§ How to complete this task
Look for the word "camera" in the entries below, then copy every line that has it.

(Data extracted from a collection)
·····

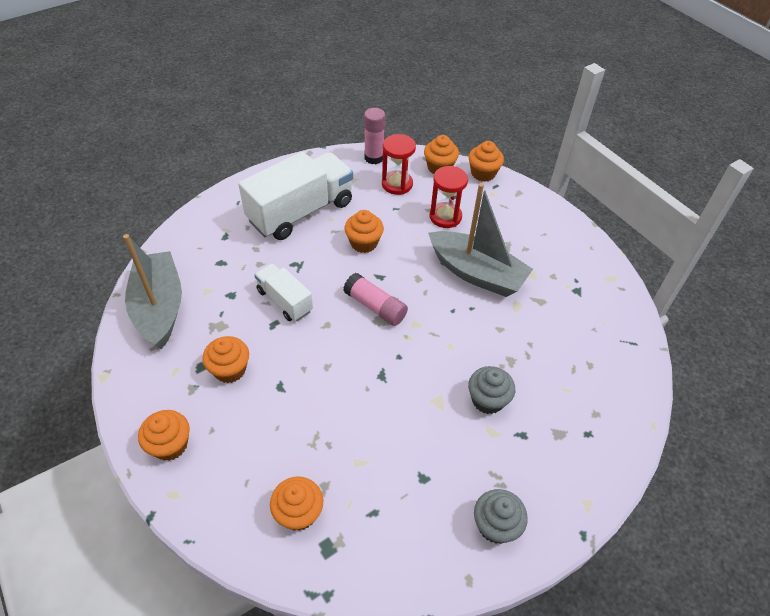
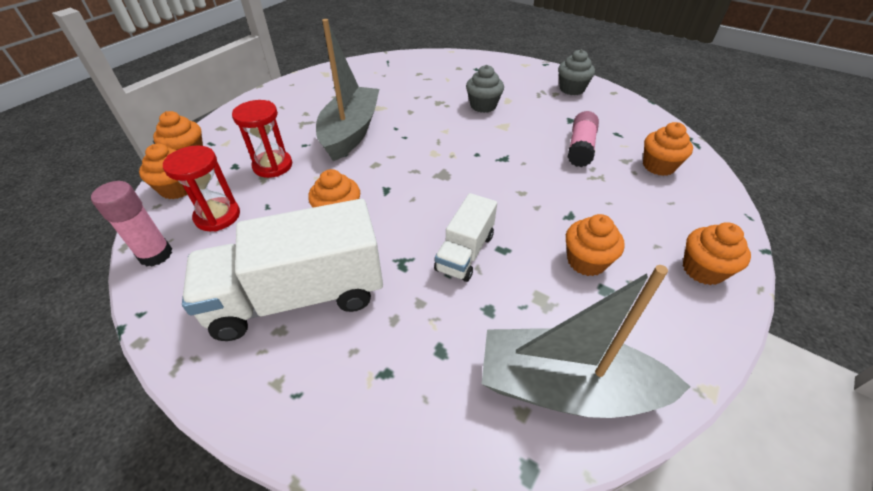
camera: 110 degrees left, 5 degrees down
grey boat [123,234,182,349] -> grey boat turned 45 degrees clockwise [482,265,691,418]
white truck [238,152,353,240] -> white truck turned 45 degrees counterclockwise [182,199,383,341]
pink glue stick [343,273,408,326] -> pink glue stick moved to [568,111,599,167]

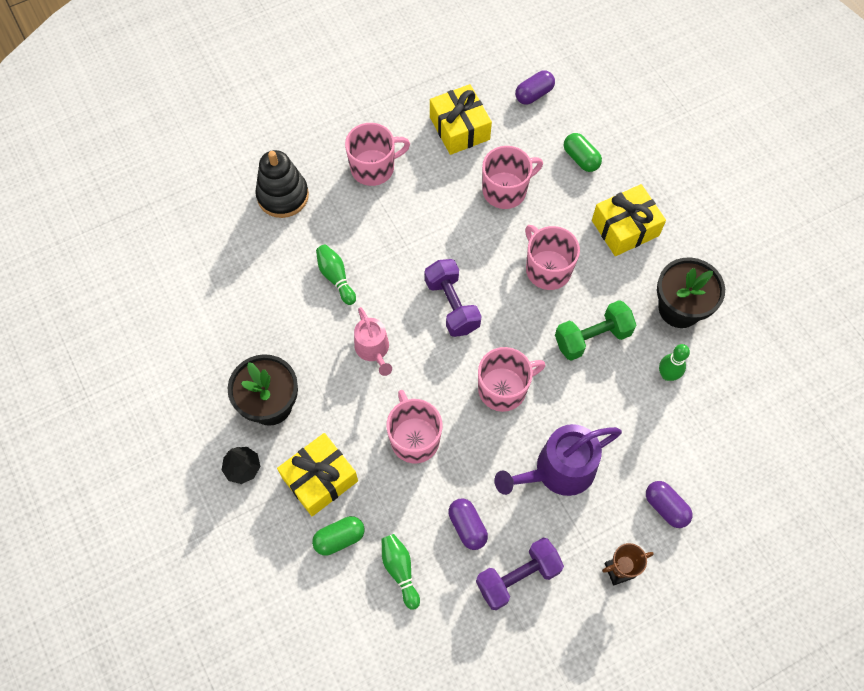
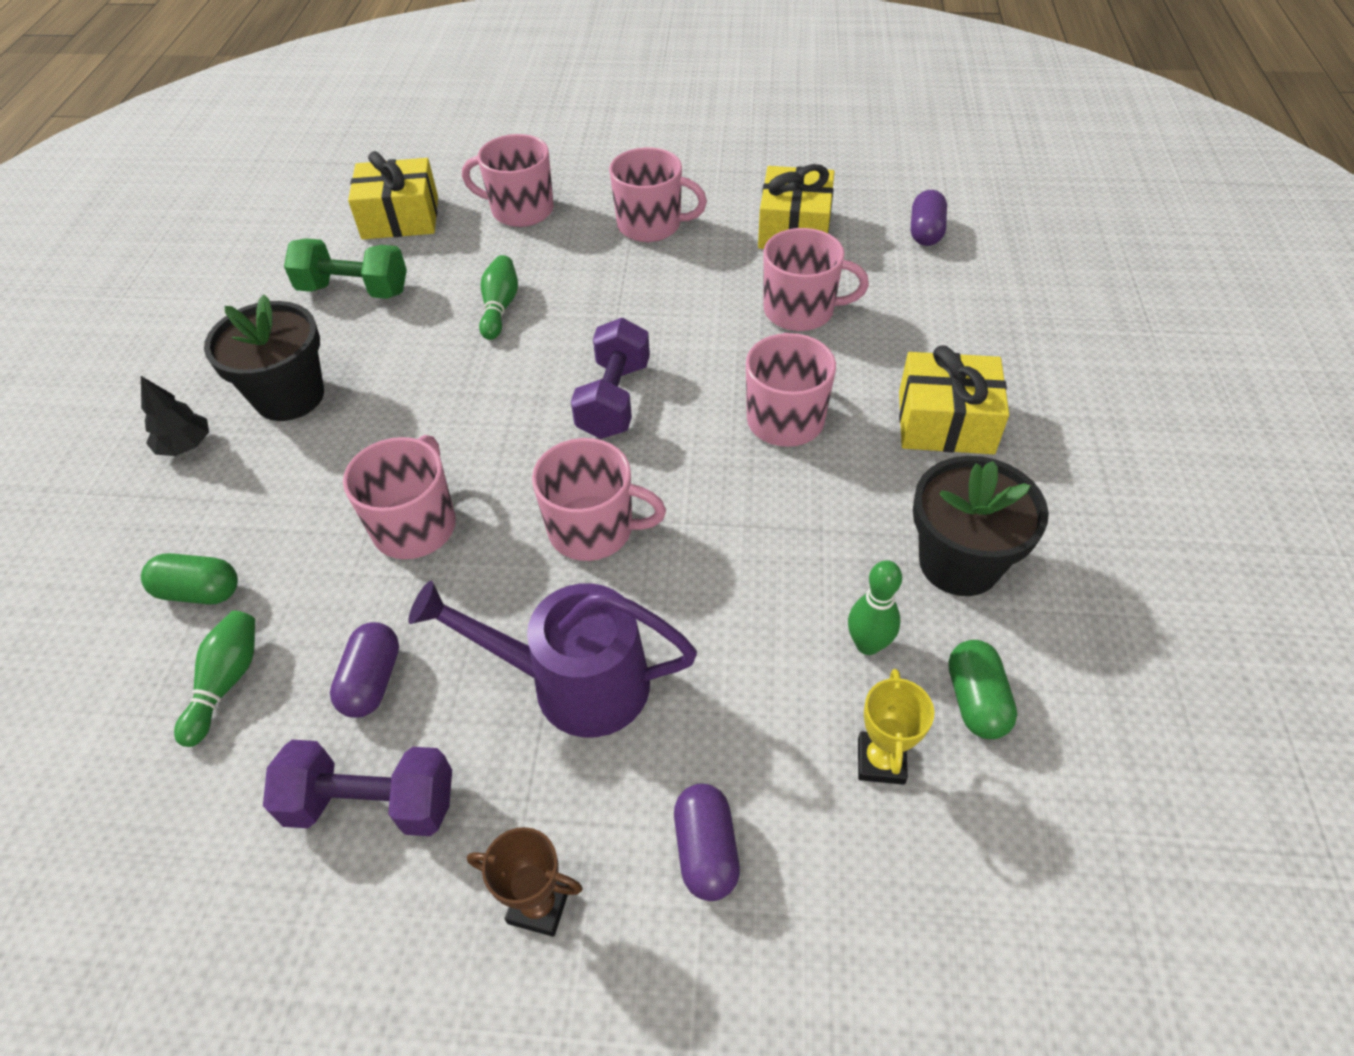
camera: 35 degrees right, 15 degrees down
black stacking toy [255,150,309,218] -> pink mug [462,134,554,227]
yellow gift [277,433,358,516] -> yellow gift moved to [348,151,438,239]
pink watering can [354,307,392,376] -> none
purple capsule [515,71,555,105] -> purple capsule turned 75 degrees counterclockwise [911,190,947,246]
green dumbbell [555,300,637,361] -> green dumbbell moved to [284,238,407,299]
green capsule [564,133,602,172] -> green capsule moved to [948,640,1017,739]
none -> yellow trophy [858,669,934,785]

·····

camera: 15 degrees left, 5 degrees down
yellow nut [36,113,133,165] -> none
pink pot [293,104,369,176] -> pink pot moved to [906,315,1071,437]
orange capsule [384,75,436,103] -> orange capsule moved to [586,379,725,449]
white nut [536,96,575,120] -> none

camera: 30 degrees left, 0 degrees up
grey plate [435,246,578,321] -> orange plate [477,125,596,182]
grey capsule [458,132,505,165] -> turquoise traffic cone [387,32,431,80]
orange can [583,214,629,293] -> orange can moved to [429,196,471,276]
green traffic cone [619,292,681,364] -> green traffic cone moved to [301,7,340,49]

·····

§ Answer to this task
camera: 110 degrees left, 5 degrees down
camera: 35 degrees right, 15 degrees down
camera: 15 degrees left, 5 degrees down
camera: 30 degrees left, 0 degrees up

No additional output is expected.